Could the lines from the line bearing "brown cap: 7 -> 4" to the end of the records below be copied exactly, with the pictures left out and no other lines added?

[[ Listed entries, beginning ]]

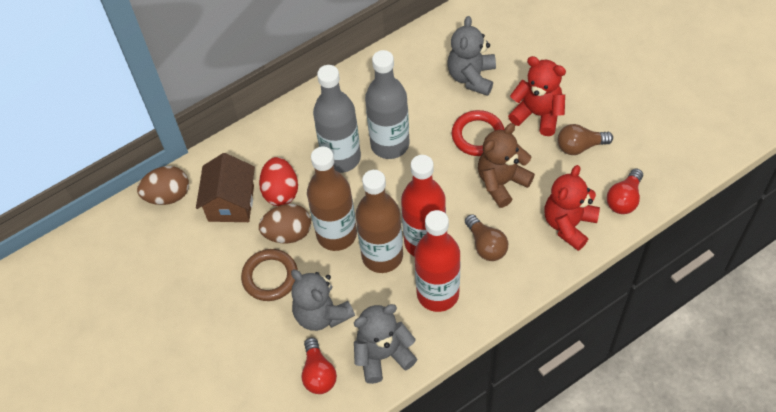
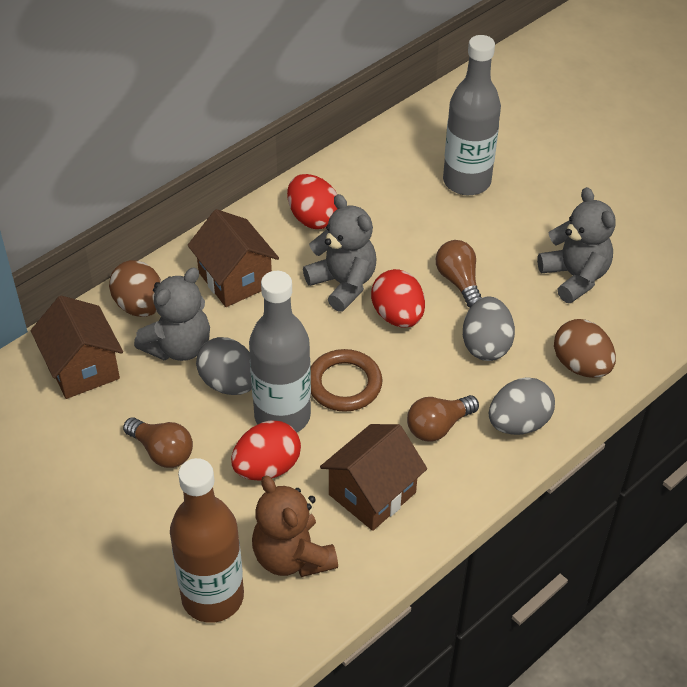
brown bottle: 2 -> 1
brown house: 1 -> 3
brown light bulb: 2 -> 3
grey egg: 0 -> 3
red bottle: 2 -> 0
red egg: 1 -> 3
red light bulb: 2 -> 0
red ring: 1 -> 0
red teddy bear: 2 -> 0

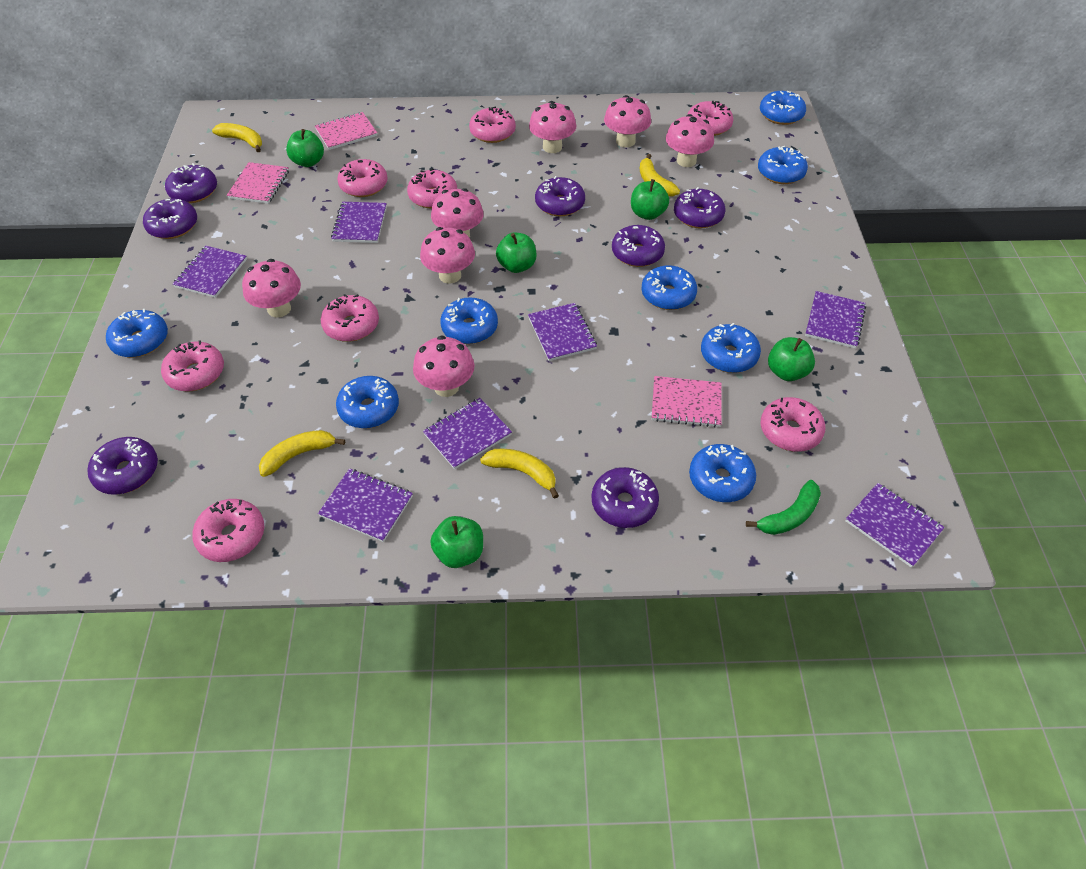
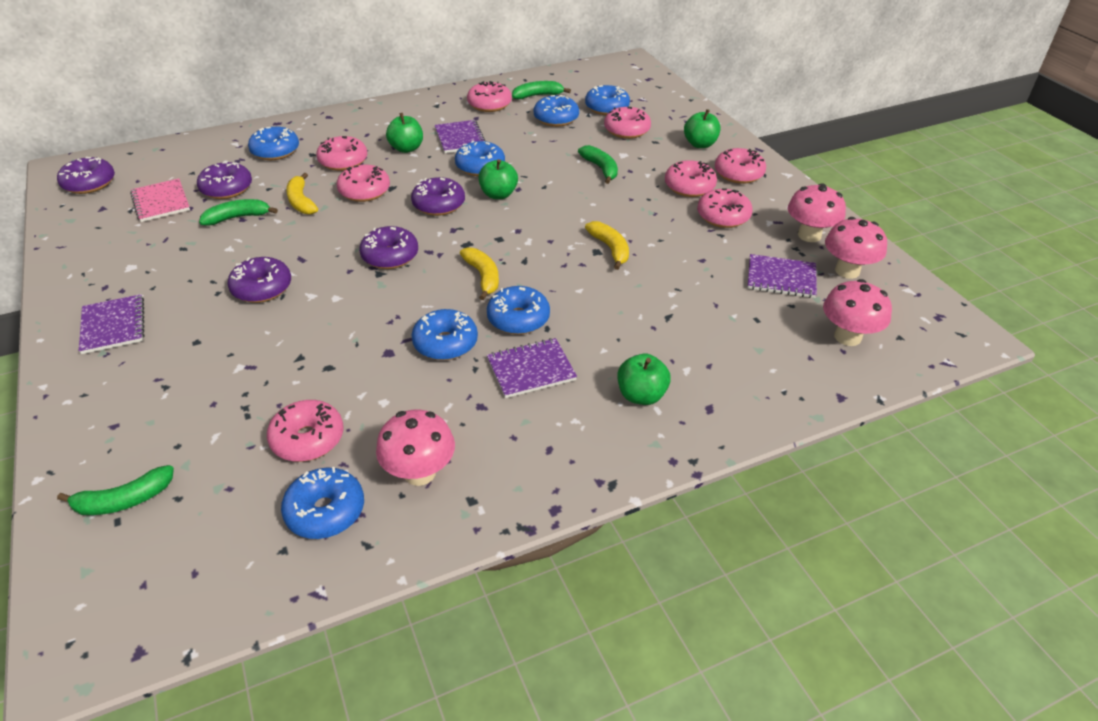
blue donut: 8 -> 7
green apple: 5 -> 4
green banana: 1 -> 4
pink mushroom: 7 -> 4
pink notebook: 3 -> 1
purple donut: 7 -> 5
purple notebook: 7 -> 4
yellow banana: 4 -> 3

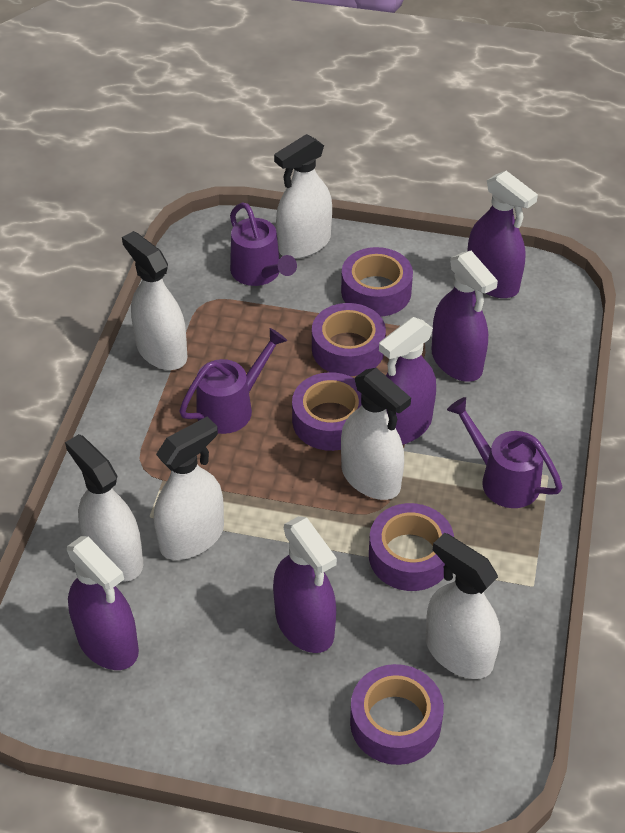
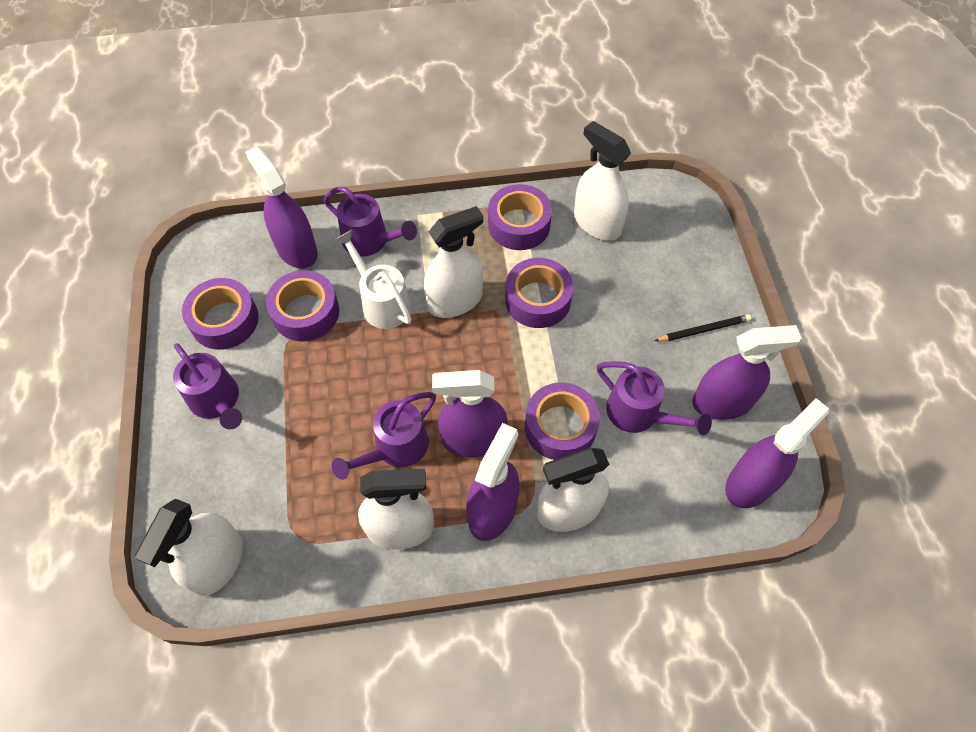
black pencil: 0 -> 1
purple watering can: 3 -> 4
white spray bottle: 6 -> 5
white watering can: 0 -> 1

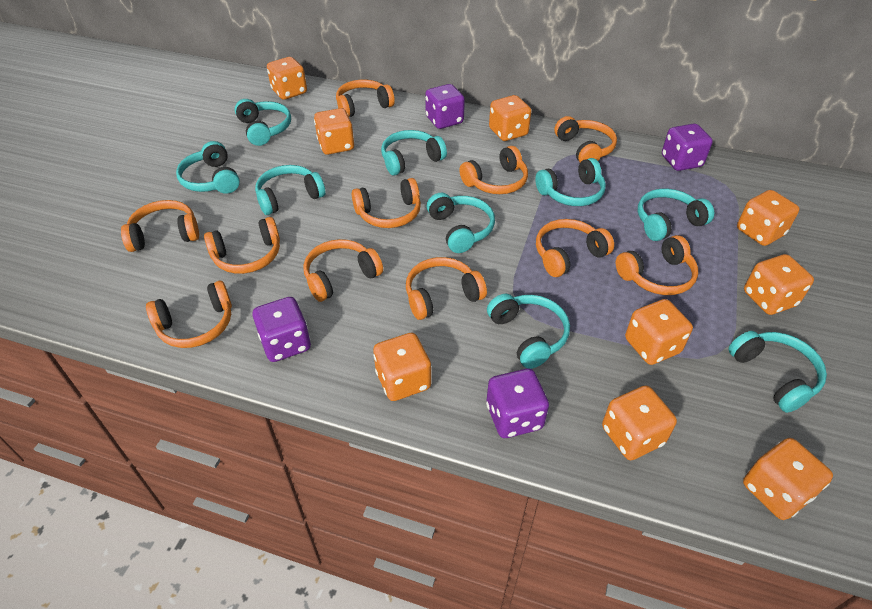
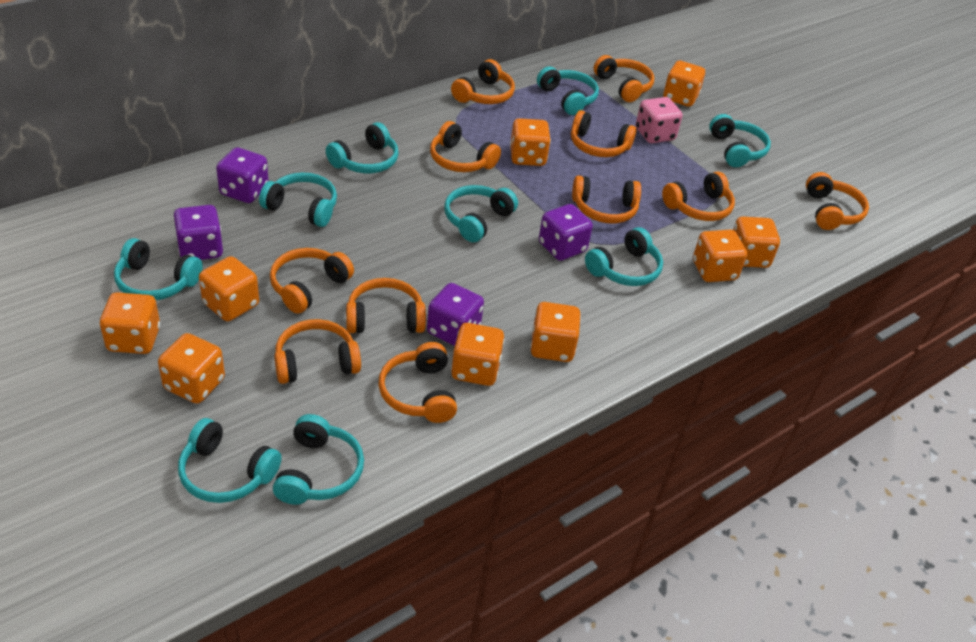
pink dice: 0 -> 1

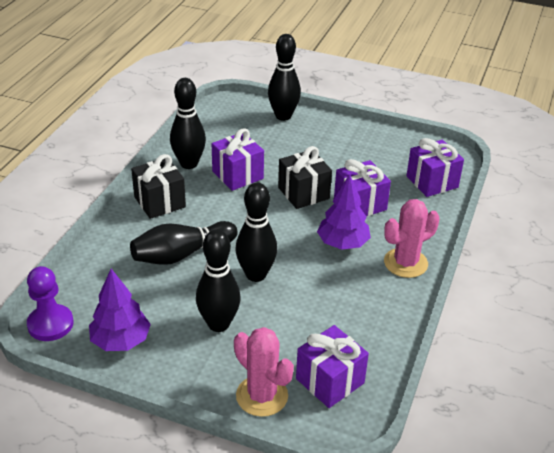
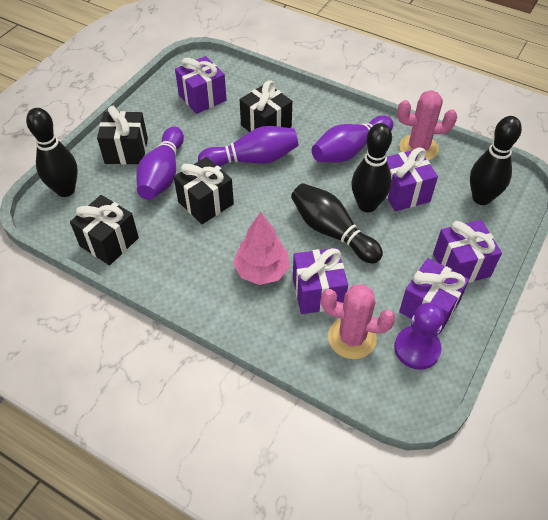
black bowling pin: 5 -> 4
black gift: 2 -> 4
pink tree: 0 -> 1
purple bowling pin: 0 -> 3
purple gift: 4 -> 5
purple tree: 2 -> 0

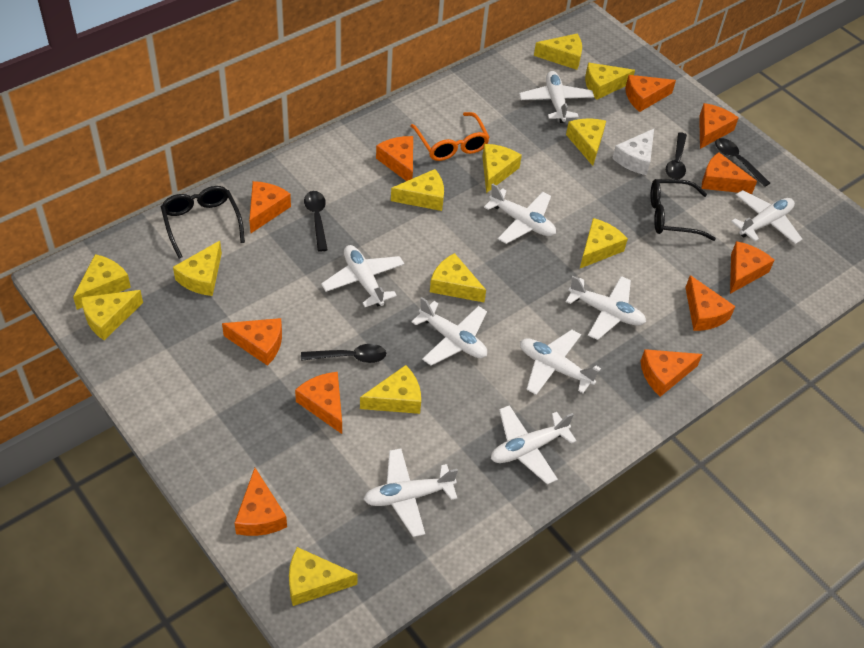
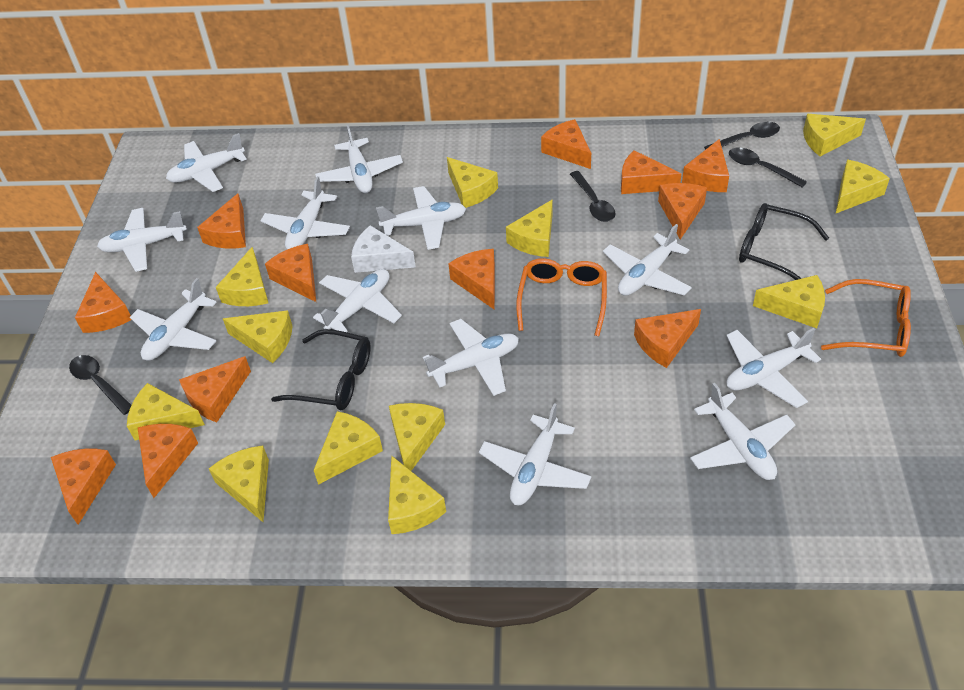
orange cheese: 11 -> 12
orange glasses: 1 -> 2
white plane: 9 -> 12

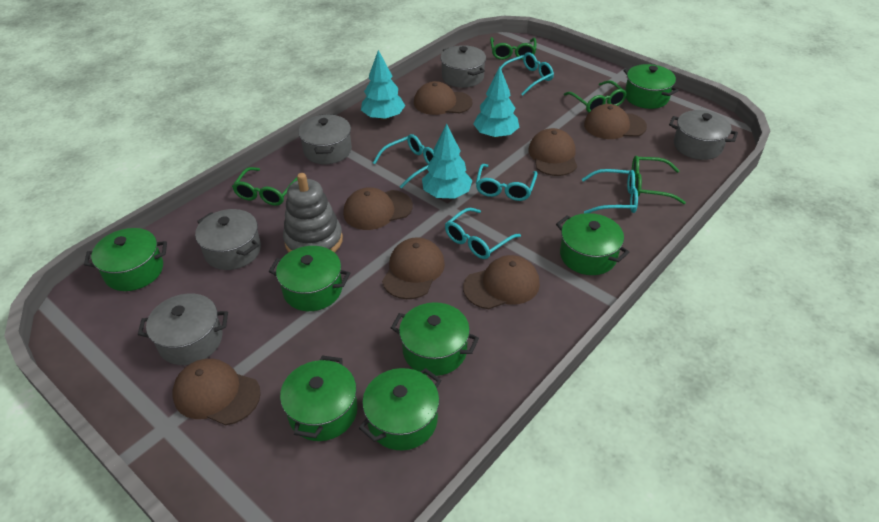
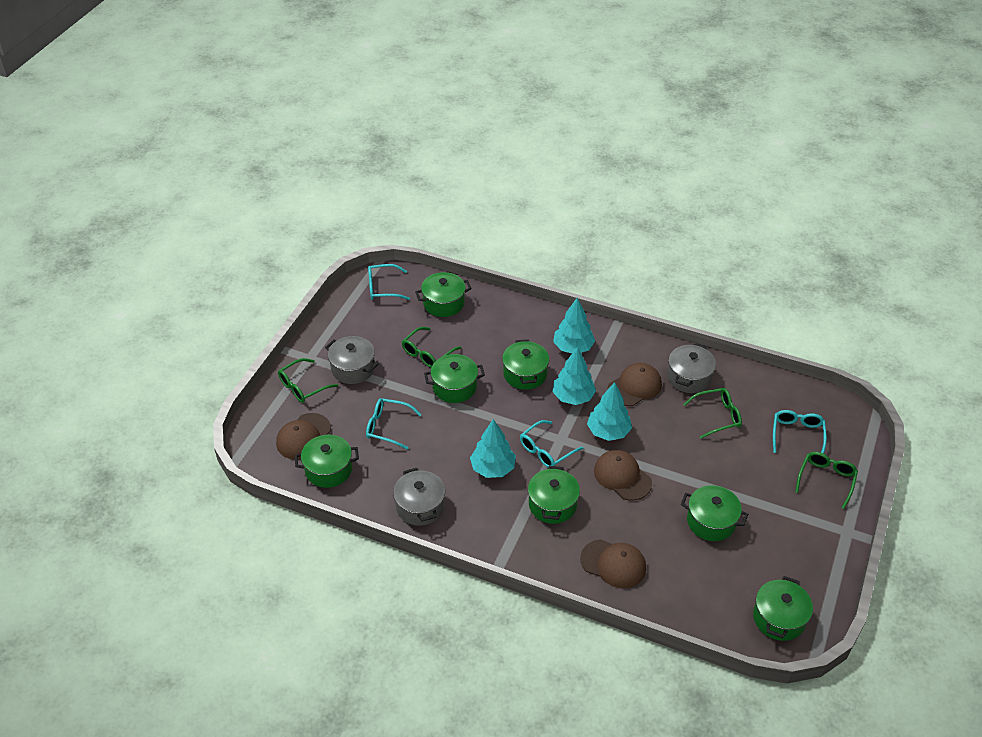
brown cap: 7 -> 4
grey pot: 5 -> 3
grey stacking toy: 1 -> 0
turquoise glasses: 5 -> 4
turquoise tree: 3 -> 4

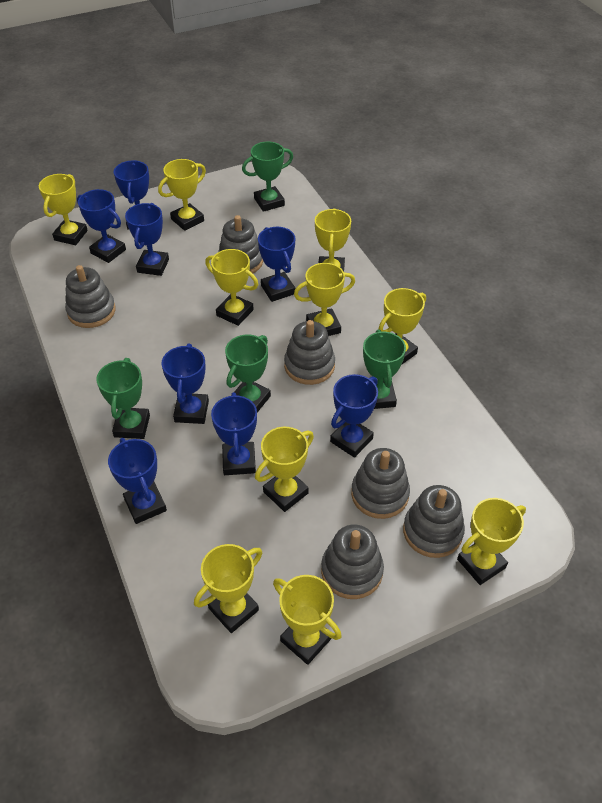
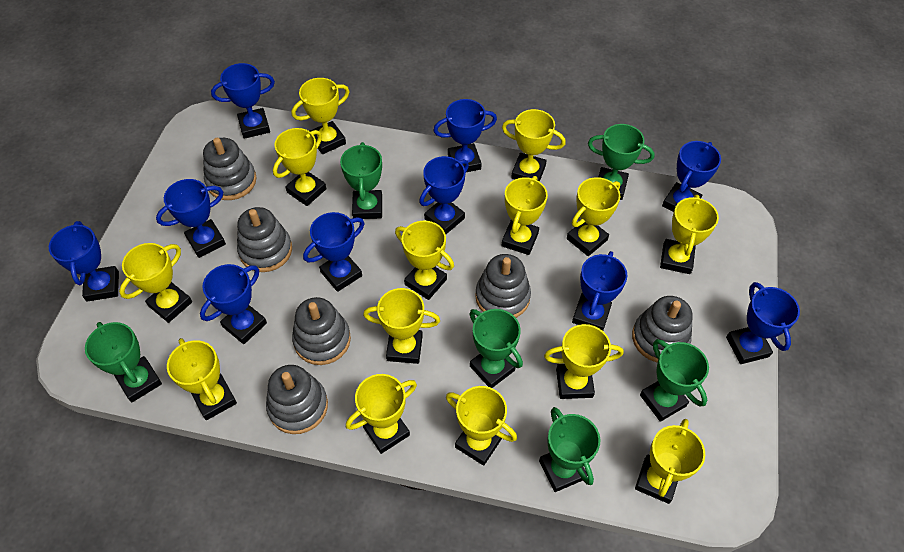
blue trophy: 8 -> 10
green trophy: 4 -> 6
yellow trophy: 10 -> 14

[[ Listed entries, end ]]

• Solution to this task
brown cap: 7 -> 4
grey pot: 5 -> 3
grey stacking toy: 1 -> 0
turquoise glasses: 5 -> 4
turquoise tree: 3 -> 4

blue trophy: 8 -> 10
green trophy: 4 -> 6
yellow trophy: 10 -> 14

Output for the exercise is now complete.